(GOAL OF THE EXERCISE) Work through the data below and copy out every line where "purple" is found.
● ● ●
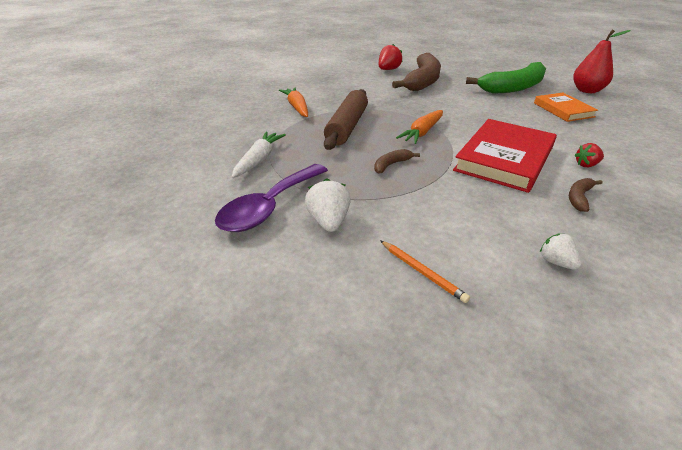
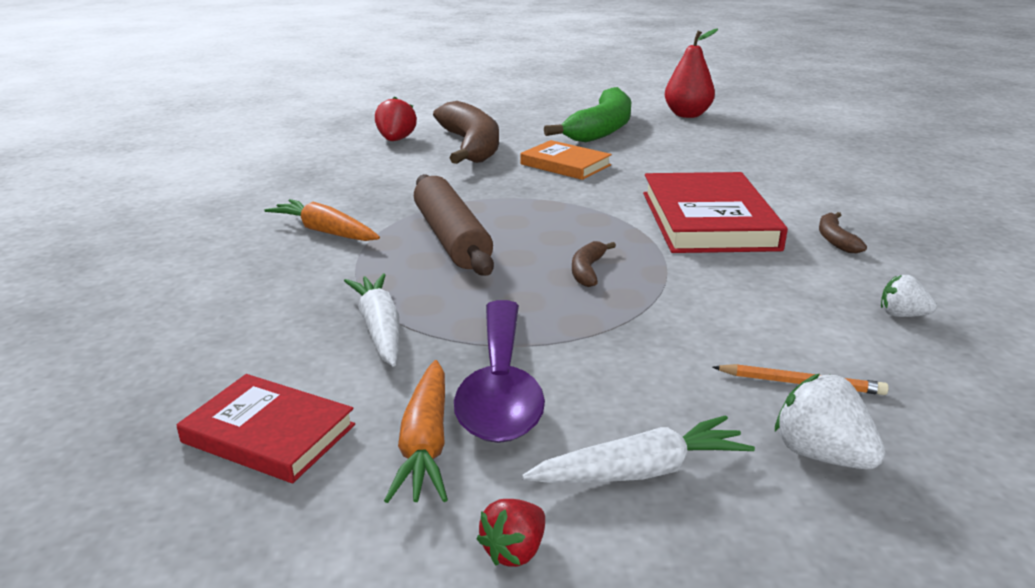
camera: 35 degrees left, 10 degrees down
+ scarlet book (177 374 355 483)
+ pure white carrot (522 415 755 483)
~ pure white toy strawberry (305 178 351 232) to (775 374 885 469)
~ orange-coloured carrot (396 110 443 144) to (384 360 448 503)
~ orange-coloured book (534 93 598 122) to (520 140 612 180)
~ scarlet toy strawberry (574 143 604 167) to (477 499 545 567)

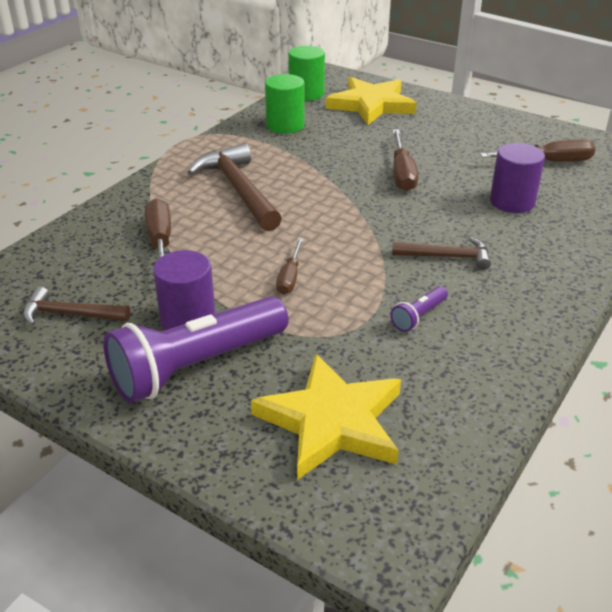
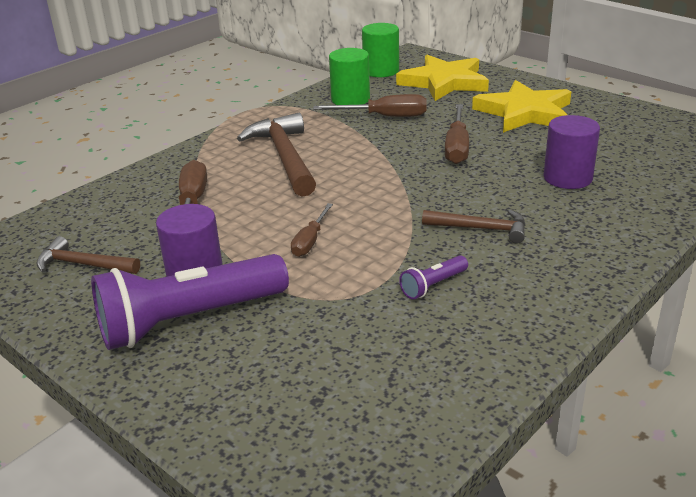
camera: 10 degrees right, 5 degrees down
~ golden star (251 354 401 480) to (472 80 571 133)
~ russet hand screwdriver (480 139 595 162) to (313 94 427 117)

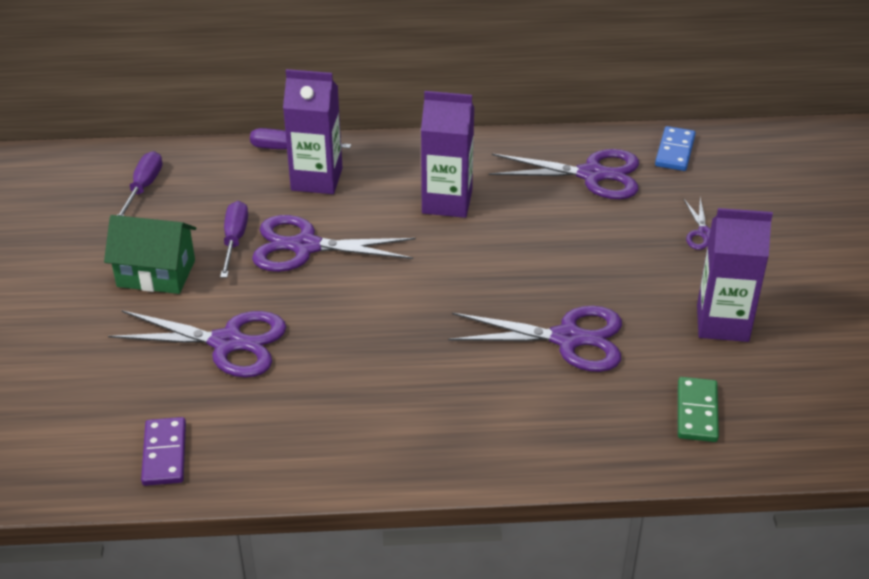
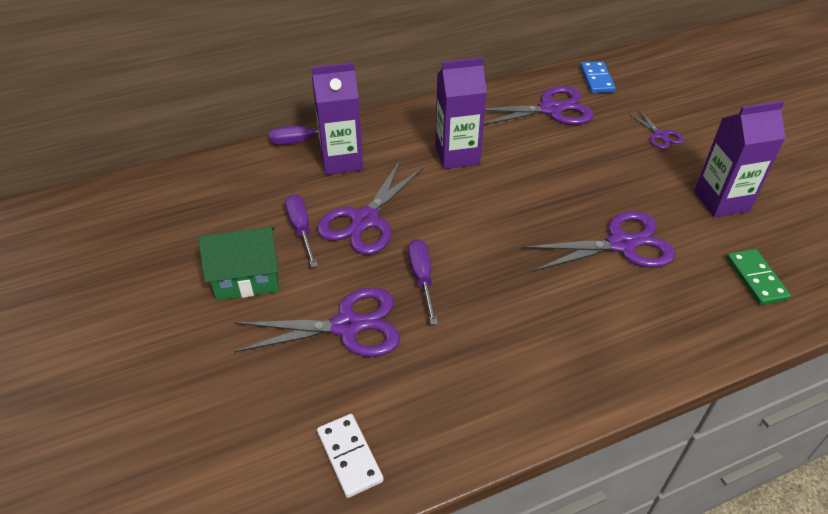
camera: 20 degrees left, 5 degrees up
~ purple hand screwdriver (118 151 162 216) to (408 239 438 325)
~ purple domino tile (141 417 186 486) to pure white domino tile (317 414 384 498)
~ purple pair of scissors (252 215 416 272) = (317 160 424 255) 45 degrees counterclockwise

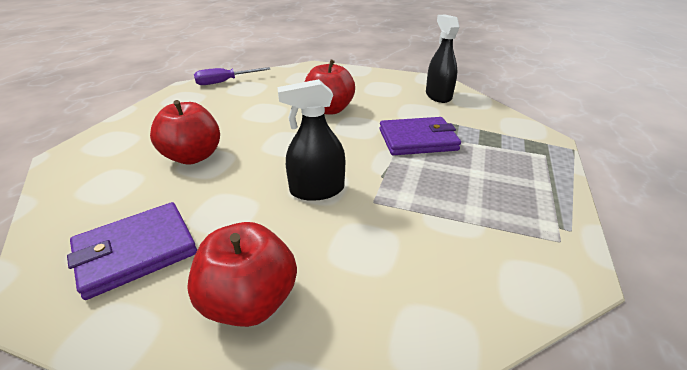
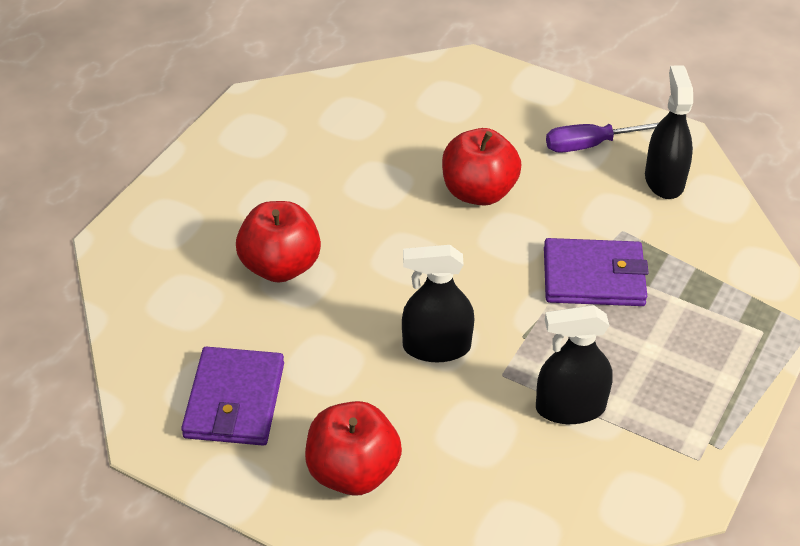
camera: 10 degrees right, 10 degrees up
+ black spray cleaner (536 305 613 424)
~ purple hand screwdriver (194 67 270 85) to (546 123 658 153)
~ purple card wallet (67 202 197 300) = (181 347 284 446) 60 degrees counterclockwise

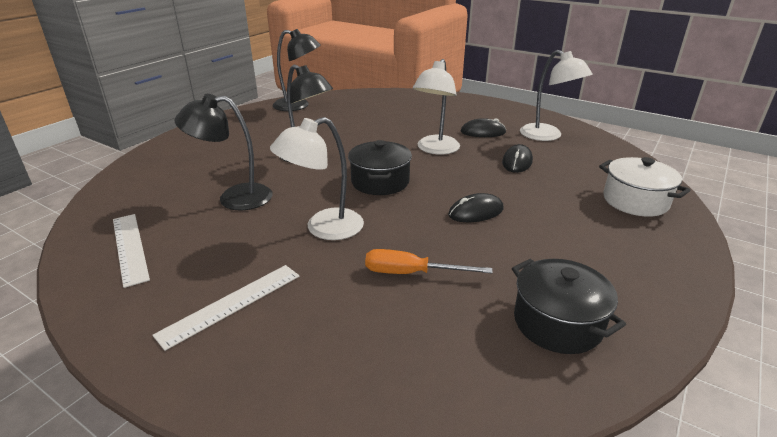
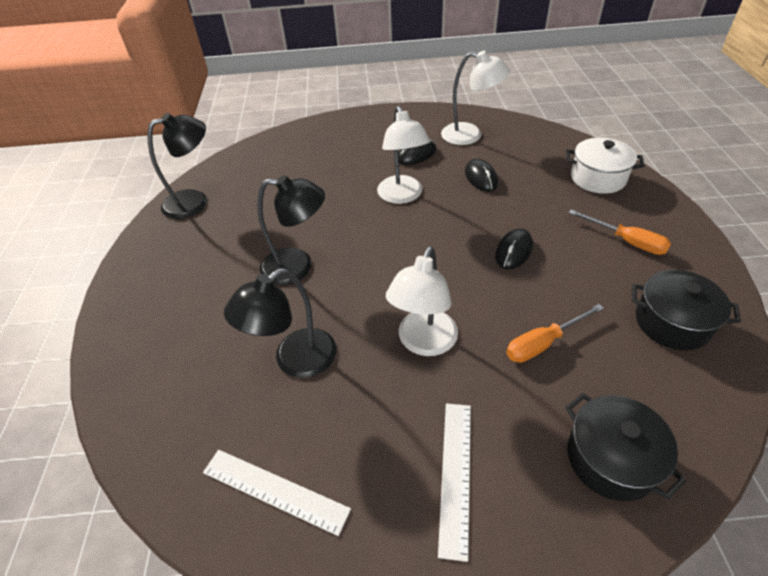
camera: 35 degrees left, 15 degrees up
+ orange-coloured hand screwdriver (569 210 671 255)
~ black pot (348 140 412 195) to (565 393 686 501)

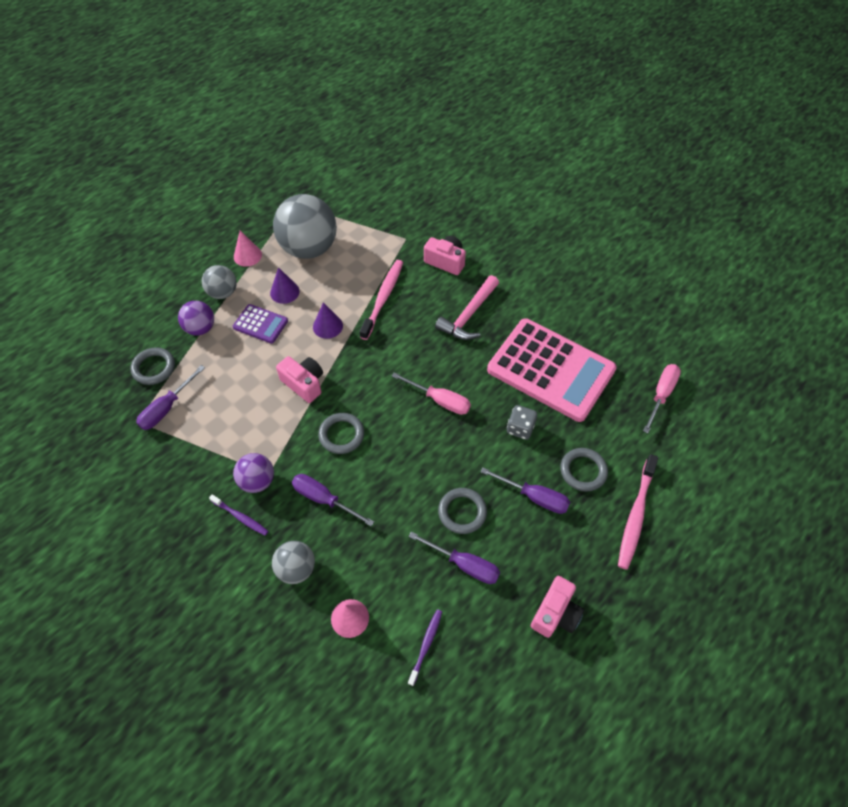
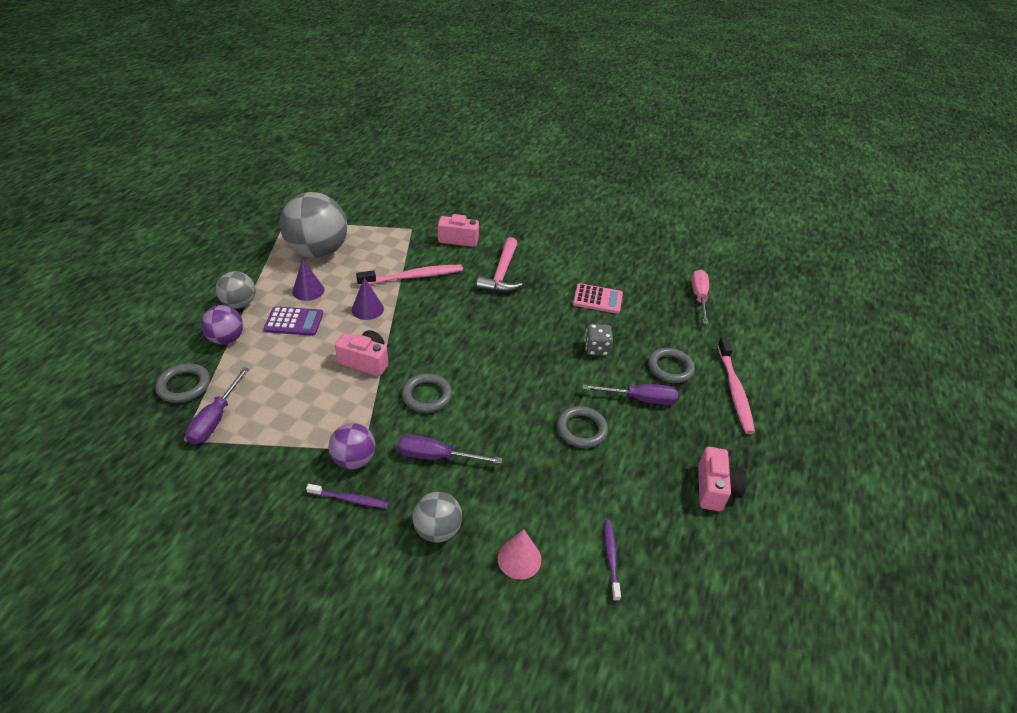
camera: 25 degrees left, 15 degrees down
- pink cone shape (234 231 262 267)
- pink hand screwdriver (392 372 471 415)
- purple hand screwdriver (408 532 500 584)
~ pink dental brush (359 260 403 340) = (356 265 463 286) 75 degrees clockwise
~ pink adding machine (487 318 617 422) = (573 283 623 314) x0.44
● ● ●
(RESPONSE AREA)
~ purple hand screwdriver (118 151 162 216) to (408 239 438 325)
~ purple domino tile (141 417 186 486) to pure white domino tile (317 414 384 498)
~ purple pair of scissors (252 215 416 272) = (317 160 424 255) 45 degrees counterclockwise
~ purple hand screwdriver (194 67 270 85) to (546 123 658 153)
~ purple card wallet (67 202 197 300) = (181 347 284 446) 60 degrees counterclockwise
- purple hand screwdriver (408 532 500 584)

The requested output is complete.